[Opening TASK INPUTS section]

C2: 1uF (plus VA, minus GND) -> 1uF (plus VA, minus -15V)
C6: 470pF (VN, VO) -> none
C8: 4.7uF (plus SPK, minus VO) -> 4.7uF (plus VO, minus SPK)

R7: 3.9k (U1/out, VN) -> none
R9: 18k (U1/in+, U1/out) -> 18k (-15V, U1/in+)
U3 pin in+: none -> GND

[Closing TASK INPUTS section]
[Opening TASK INPUTS section]

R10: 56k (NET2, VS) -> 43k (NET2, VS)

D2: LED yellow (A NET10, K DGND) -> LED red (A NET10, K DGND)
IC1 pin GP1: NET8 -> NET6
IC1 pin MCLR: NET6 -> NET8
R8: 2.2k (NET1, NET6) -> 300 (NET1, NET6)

[Closing TASK INPUTS section]
[Opening TASK INPUTS section]

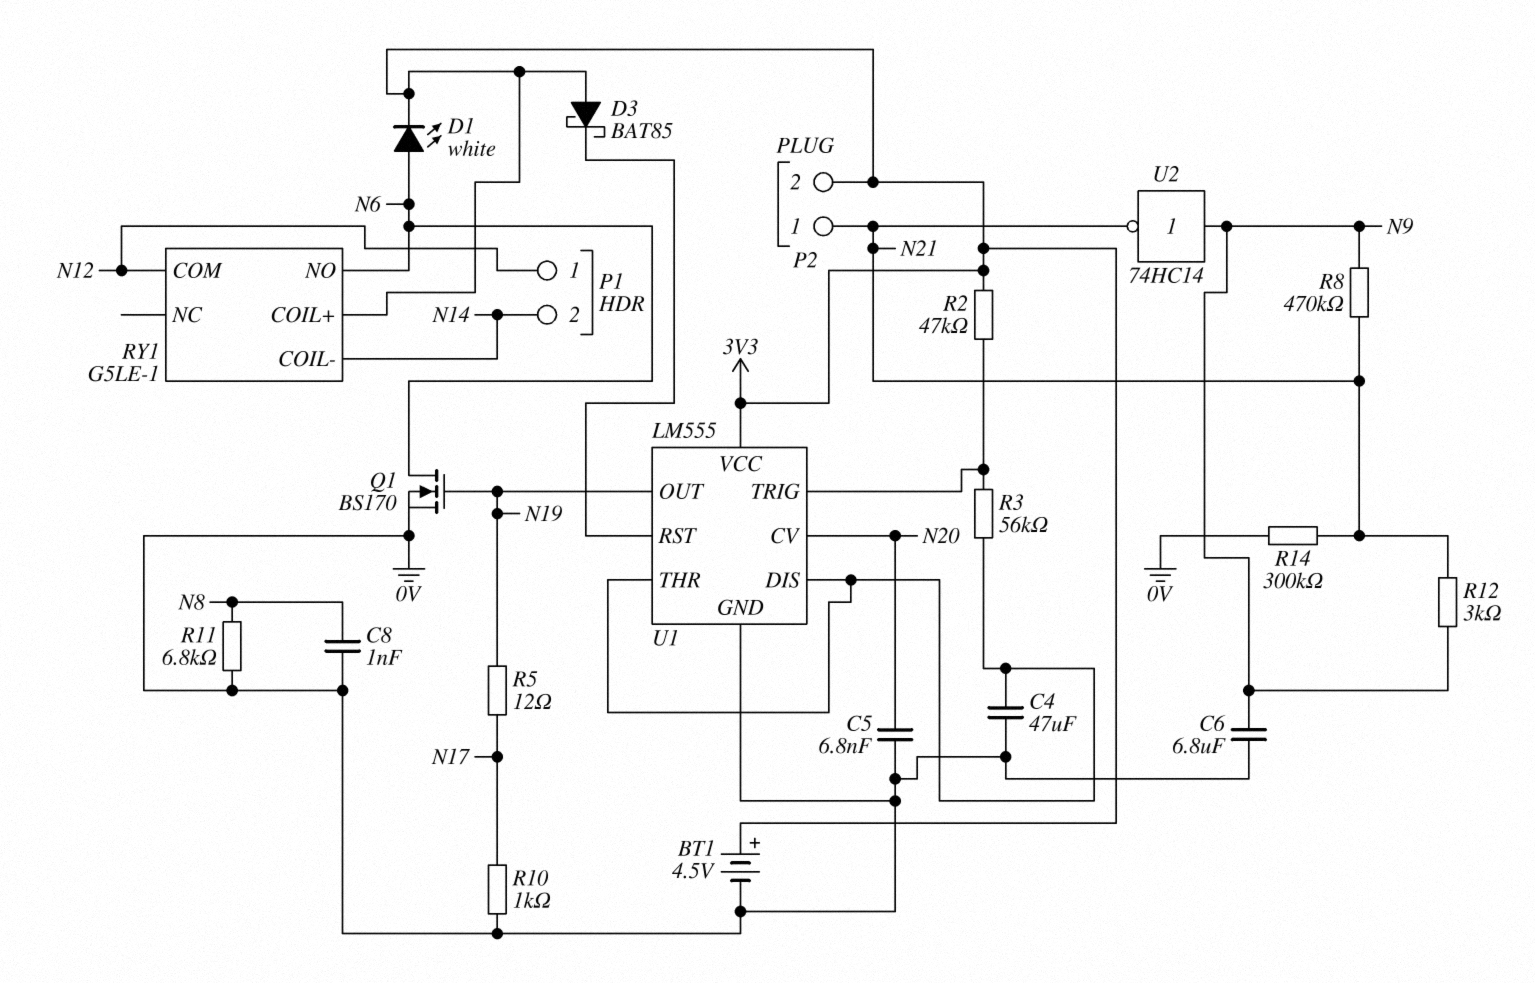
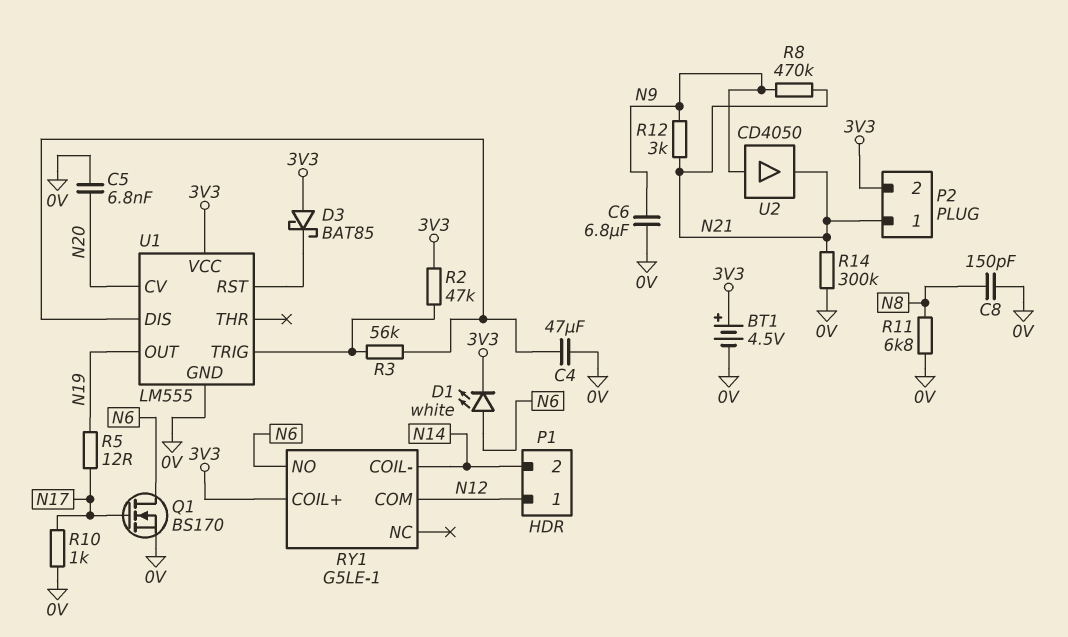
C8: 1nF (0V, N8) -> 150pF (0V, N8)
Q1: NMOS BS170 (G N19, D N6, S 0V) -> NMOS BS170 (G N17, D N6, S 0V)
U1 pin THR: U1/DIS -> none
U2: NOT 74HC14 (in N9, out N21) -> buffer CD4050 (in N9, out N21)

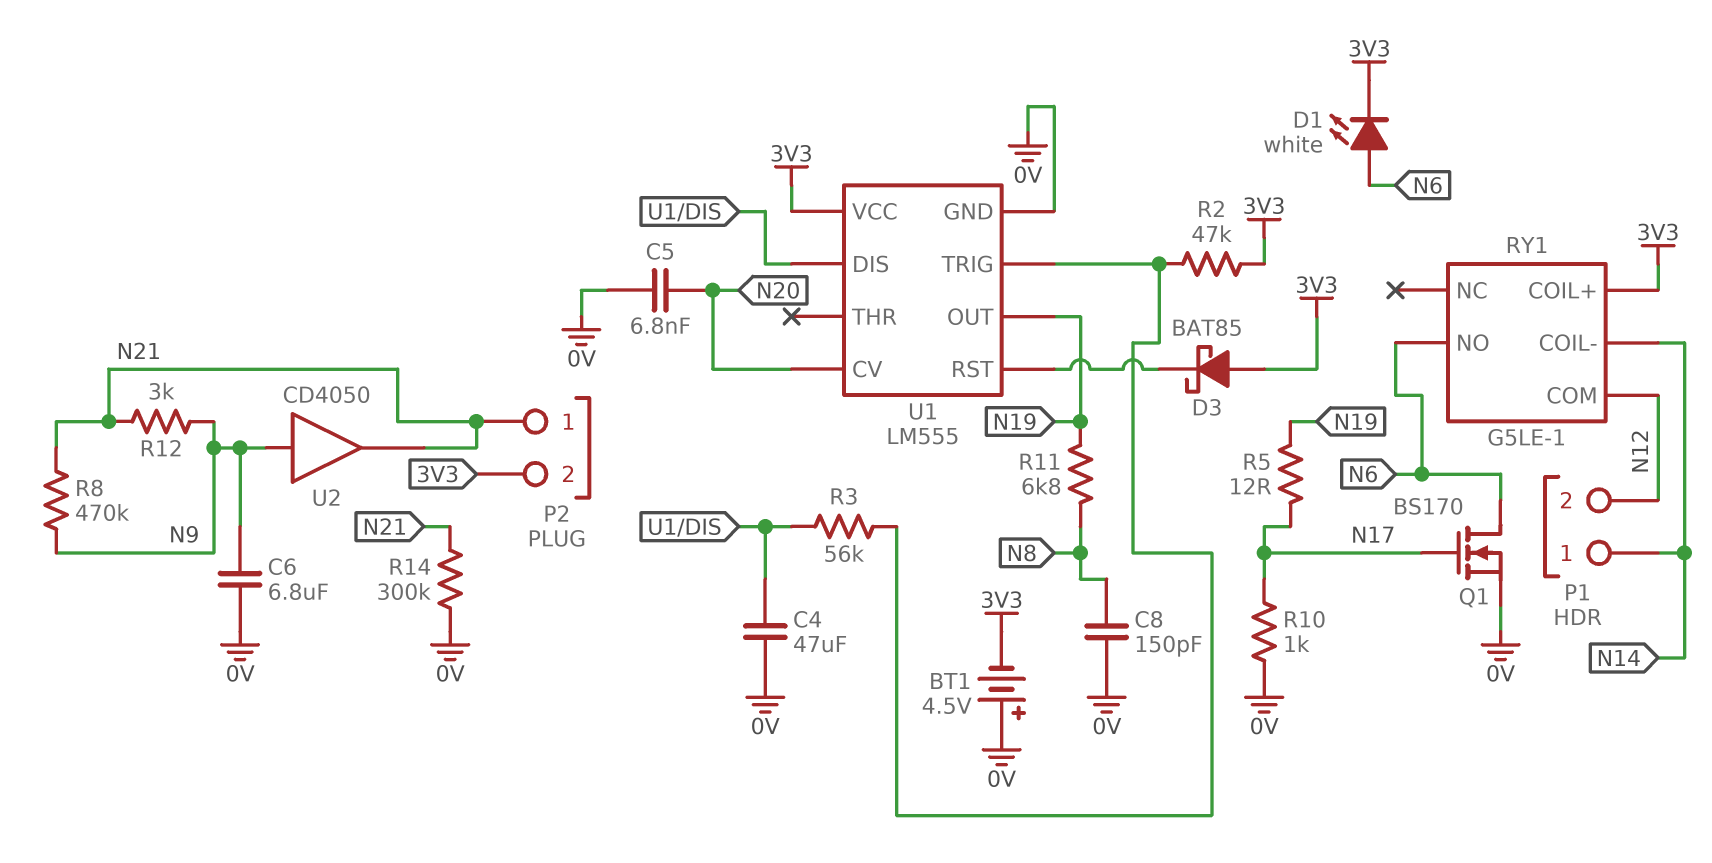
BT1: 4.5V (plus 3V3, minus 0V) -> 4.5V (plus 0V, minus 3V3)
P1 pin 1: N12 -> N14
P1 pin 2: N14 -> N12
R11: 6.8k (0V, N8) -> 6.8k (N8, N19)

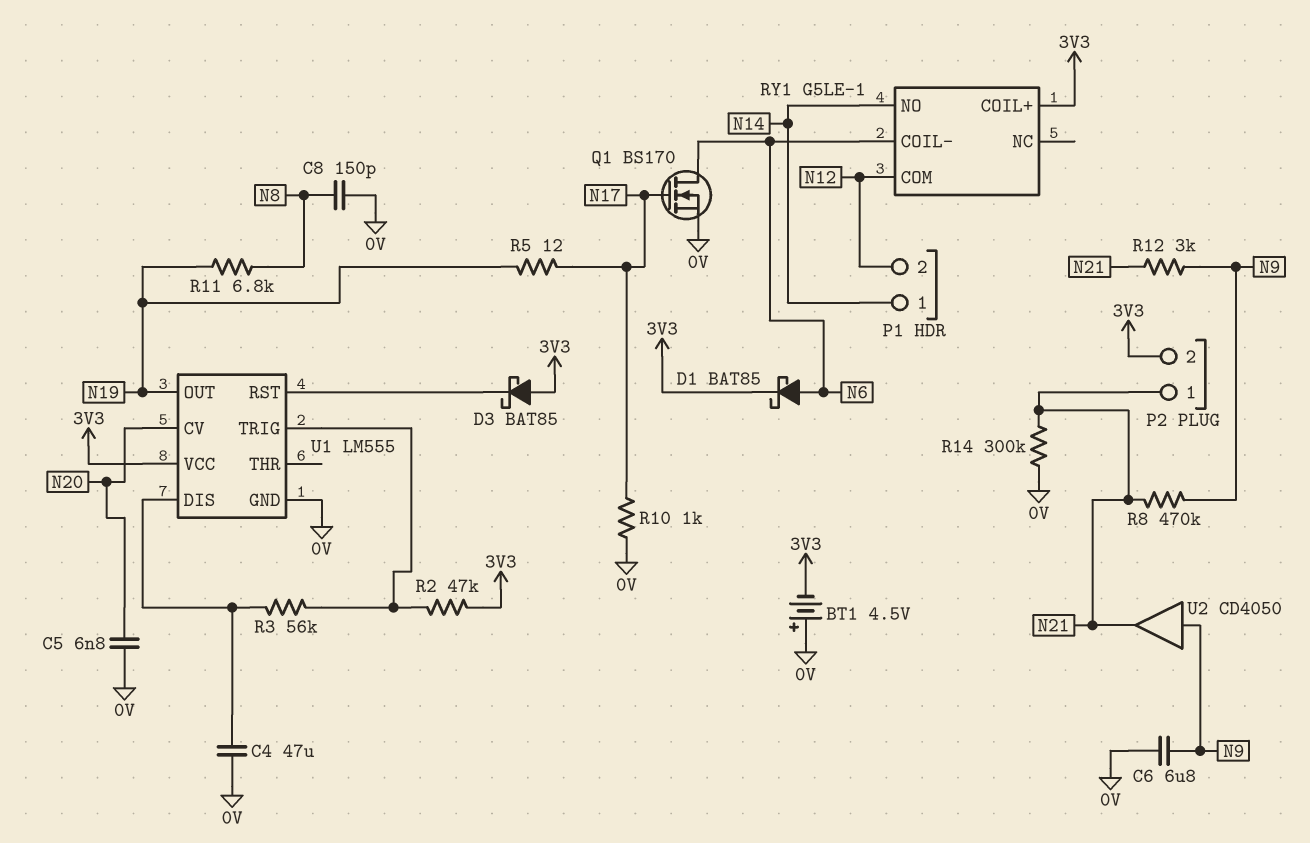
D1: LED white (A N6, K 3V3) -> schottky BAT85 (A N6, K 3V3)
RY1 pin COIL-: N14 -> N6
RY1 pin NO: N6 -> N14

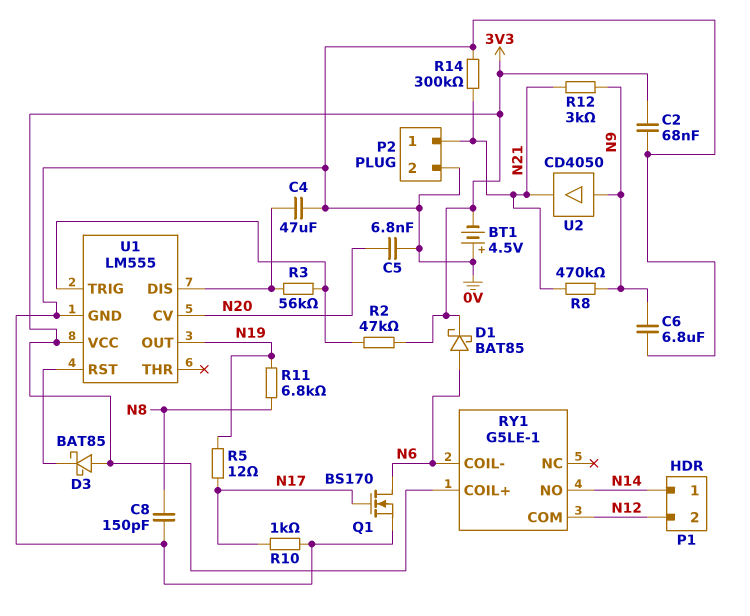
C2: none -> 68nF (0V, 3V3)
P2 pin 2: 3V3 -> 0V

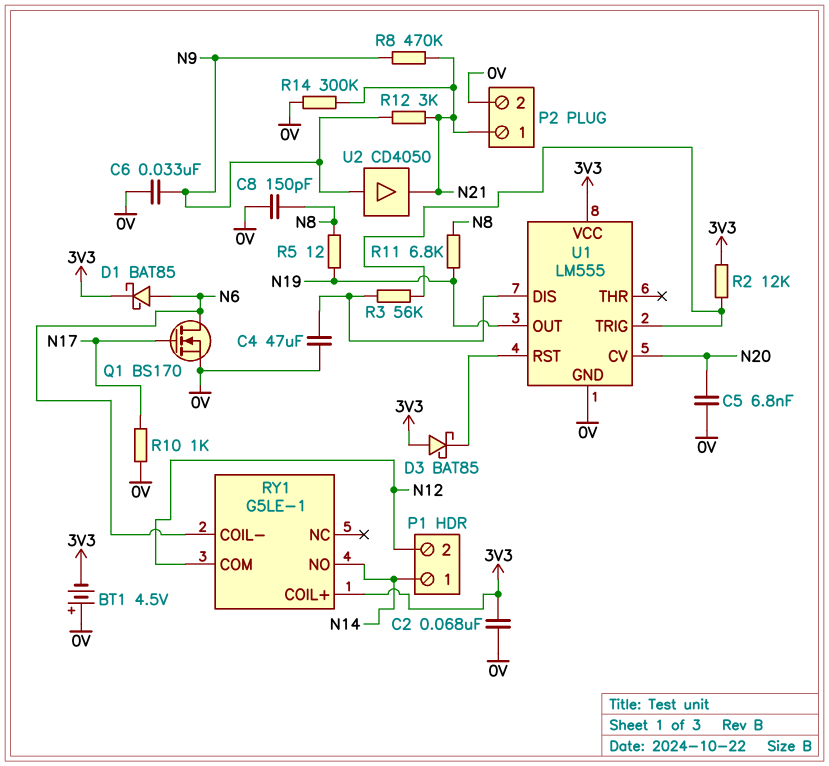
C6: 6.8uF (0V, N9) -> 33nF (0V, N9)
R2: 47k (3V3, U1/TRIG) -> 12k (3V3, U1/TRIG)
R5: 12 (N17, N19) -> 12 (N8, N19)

[Closing TASK INPUTS section]

## PROMPT
Return exactly the lines above, from the one with "U2: NOT 74HC14" up to and including the one with "R5: 12 (N17, N19) -> 12 (N8, N19)", and include no pictures.

## YOUR SOLUTION
U2: NOT 74HC14 (in N9, out N21) -> buffer CD4050 (in N9, out N21)

BT1: 4.5V (plus 3V3, minus 0V) -> 4.5V (plus 0V, minus 3V3)
P1 pin 1: N12 -> N14
P1 pin 2: N14 -> N12
R11: 6.8k (0V, N8) -> 6.8k (N8, N19)

D1: LED white (A N6, K 3V3) -> schottky BAT85 (A N6, K 3V3)
RY1 pin COIL-: N14 -> N6
RY1 pin NO: N6 -> N14

C2: none -> 68nF (0V, 3V3)
P2 pin 2: 3V3 -> 0V

C6: 6.8uF (0V, N9) -> 33nF (0V, N9)
R2: 47k (3V3, U1/TRIG) -> 12k (3V3, U1/TRIG)
R5: 12 (N17, N19) -> 12 (N8, N19)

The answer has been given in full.